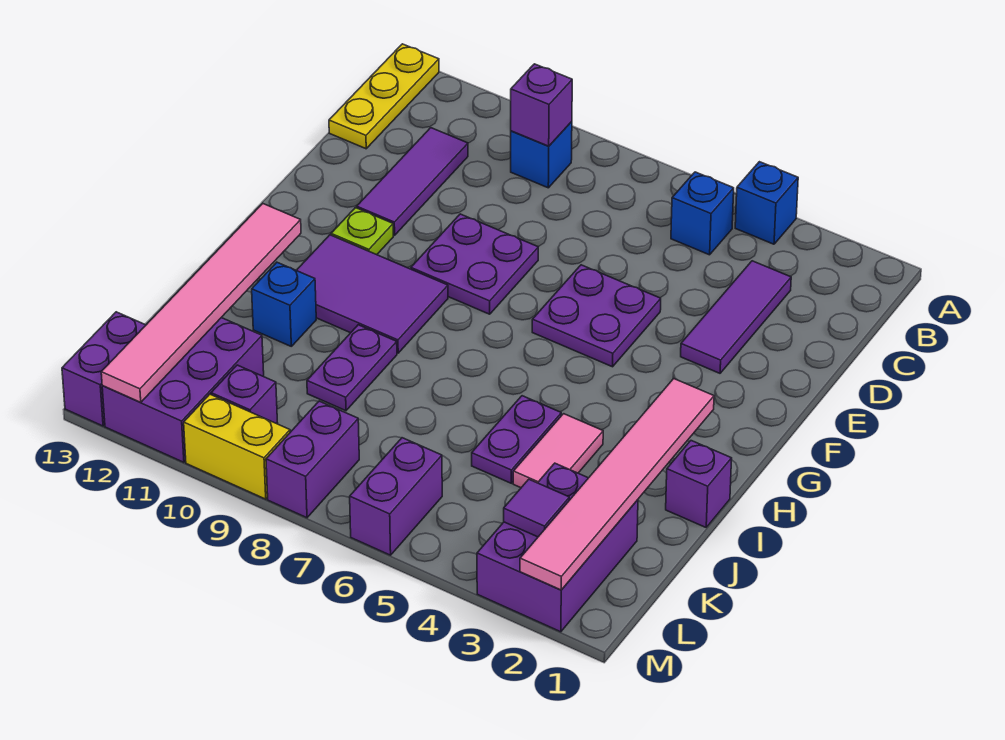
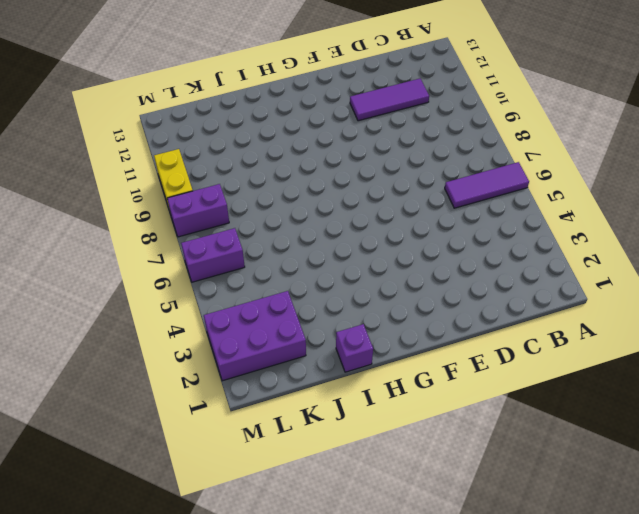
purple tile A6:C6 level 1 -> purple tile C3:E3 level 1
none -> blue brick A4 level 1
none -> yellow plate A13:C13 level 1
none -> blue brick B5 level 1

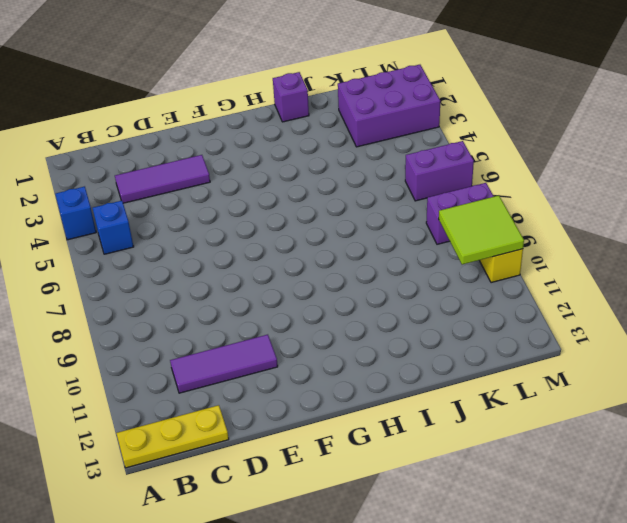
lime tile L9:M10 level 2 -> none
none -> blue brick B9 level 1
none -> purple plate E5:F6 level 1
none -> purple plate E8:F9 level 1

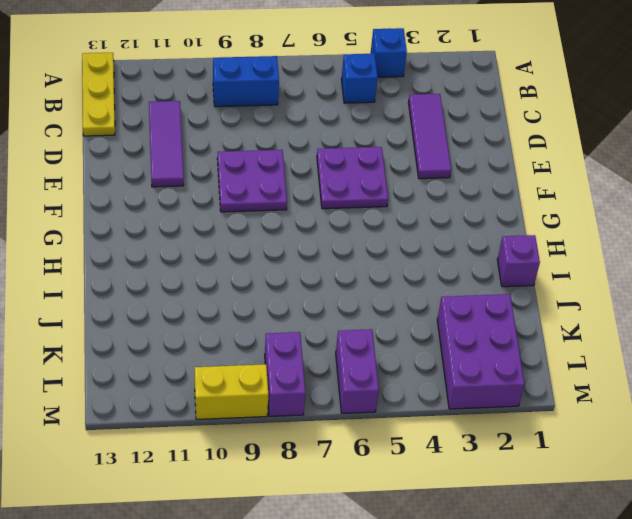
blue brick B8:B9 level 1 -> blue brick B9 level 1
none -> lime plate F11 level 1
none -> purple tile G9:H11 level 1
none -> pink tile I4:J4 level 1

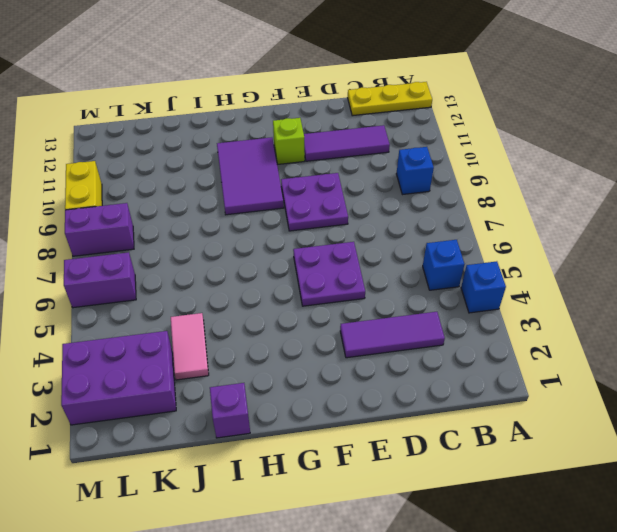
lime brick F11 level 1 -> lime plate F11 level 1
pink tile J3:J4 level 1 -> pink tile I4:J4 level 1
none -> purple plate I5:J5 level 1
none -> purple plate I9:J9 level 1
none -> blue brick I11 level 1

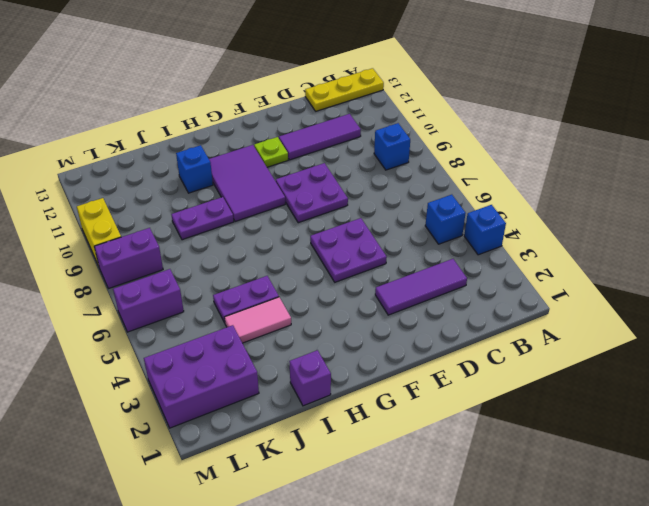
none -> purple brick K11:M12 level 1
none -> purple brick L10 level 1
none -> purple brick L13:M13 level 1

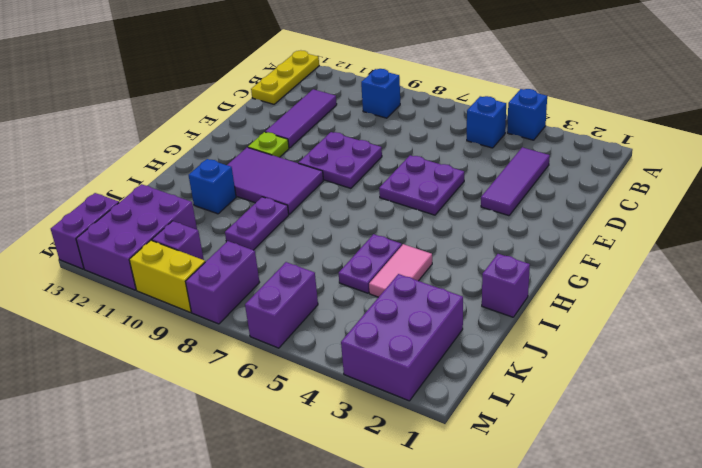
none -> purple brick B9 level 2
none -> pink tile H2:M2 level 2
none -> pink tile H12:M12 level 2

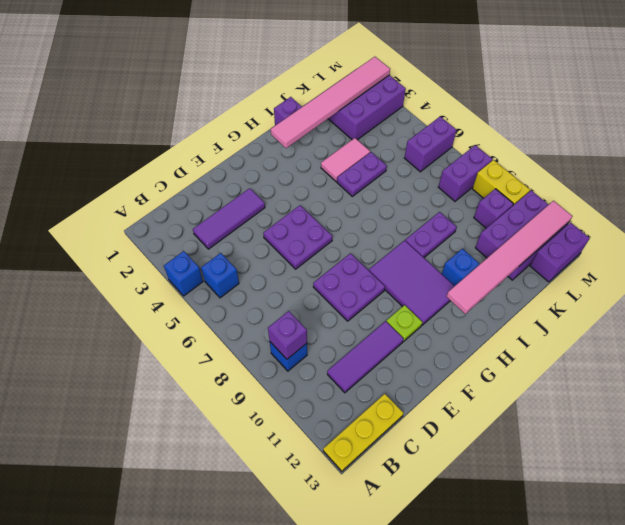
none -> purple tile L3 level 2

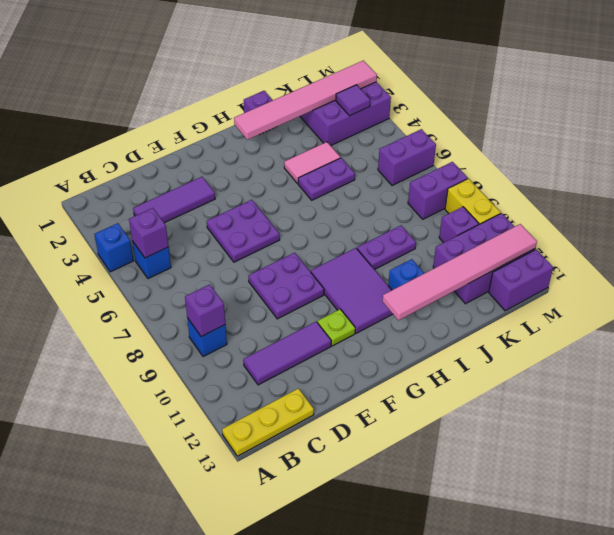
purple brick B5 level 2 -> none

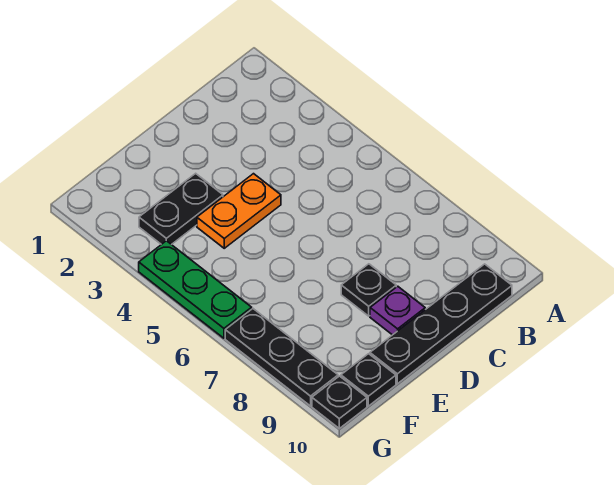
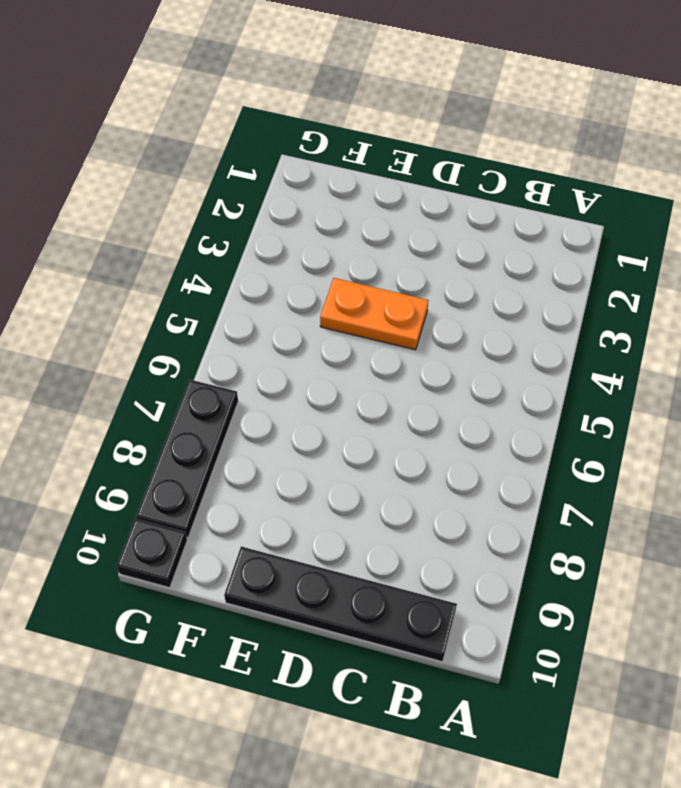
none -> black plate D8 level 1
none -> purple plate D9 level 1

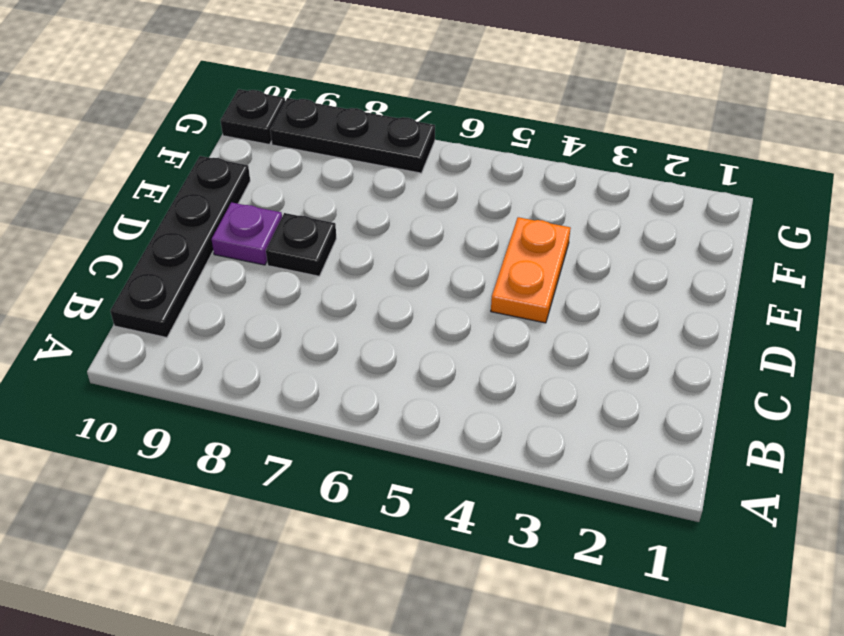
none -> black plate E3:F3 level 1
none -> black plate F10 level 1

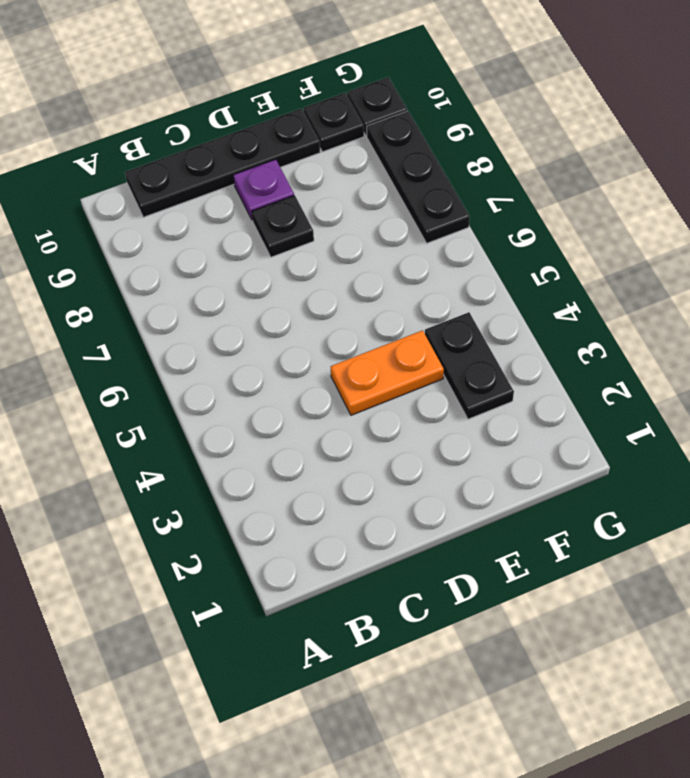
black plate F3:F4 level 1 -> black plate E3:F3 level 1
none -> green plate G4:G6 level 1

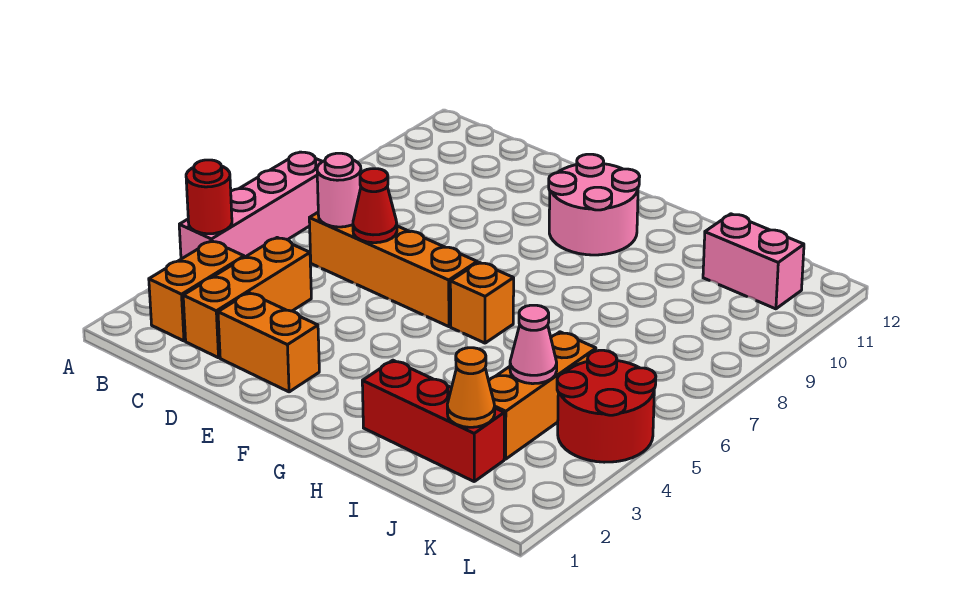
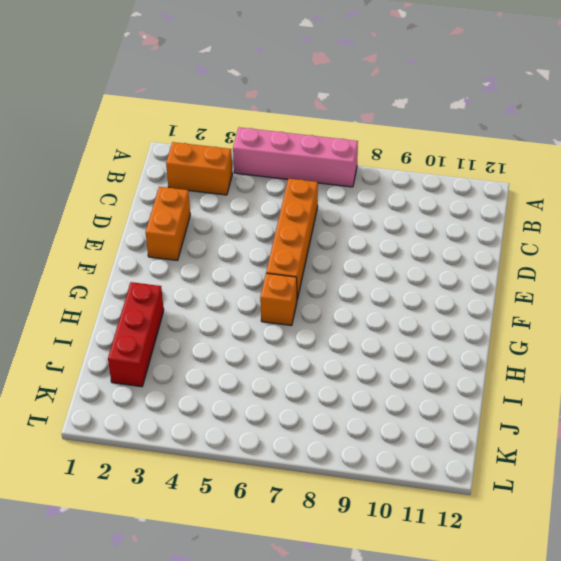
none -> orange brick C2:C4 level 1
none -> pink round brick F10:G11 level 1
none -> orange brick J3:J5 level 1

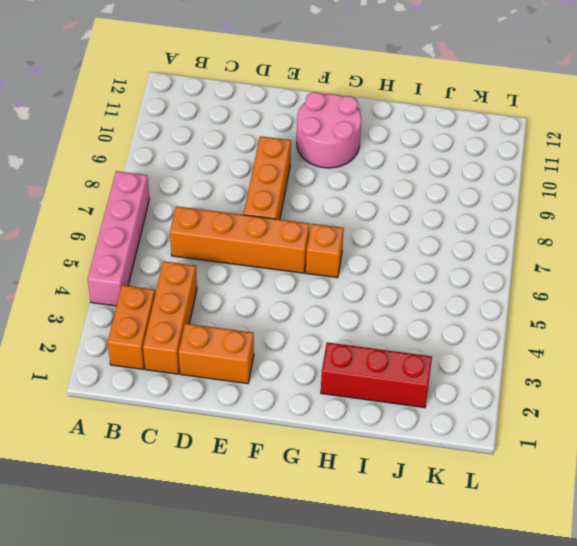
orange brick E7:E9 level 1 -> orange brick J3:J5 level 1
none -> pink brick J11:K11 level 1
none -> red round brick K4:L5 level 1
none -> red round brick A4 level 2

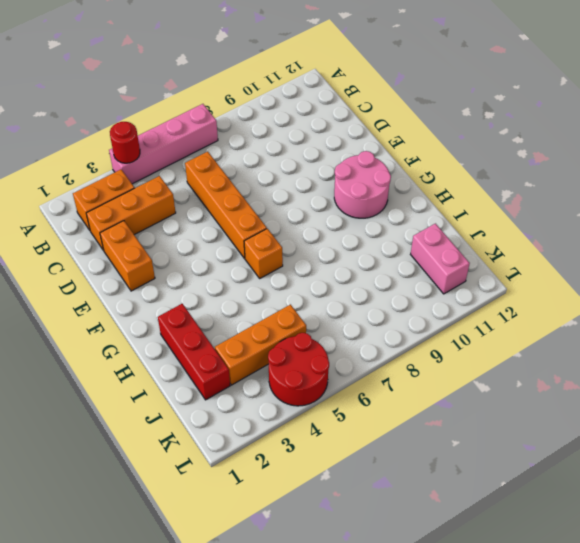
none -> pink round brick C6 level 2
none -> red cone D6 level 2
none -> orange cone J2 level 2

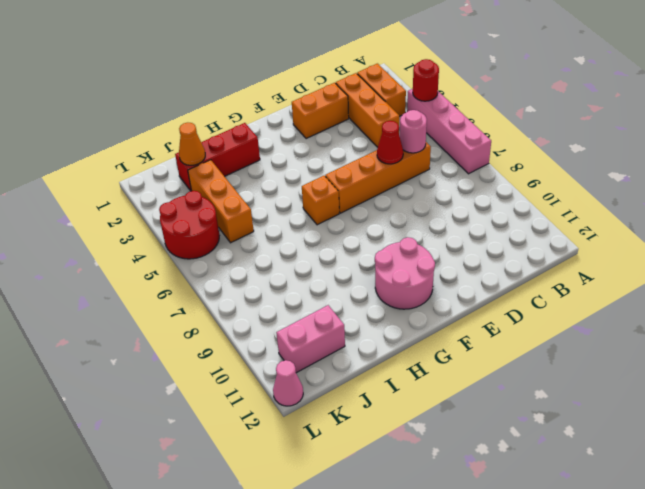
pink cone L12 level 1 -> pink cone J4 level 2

(Exercise) Return exactly, and only, the lines that run from the line containing "none -> pink round brick F10:G11 level 1" to the last line of the entries above, both ends included, with pictures left out.

(Solved exercise)
none -> pink round brick F10:G11 level 1
none -> orange brick J3:J5 level 1

orange brick E7:E9 level 1 -> orange brick J3:J5 level 1
none -> pink brick J11:K11 level 1
none -> red round brick K4:L5 level 1
none -> red round brick A4 level 2

none -> pink round brick C6 level 2
none -> red cone D6 level 2
none -> orange cone J2 level 2

pink cone L12 level 1 -> pink cone J4 level 2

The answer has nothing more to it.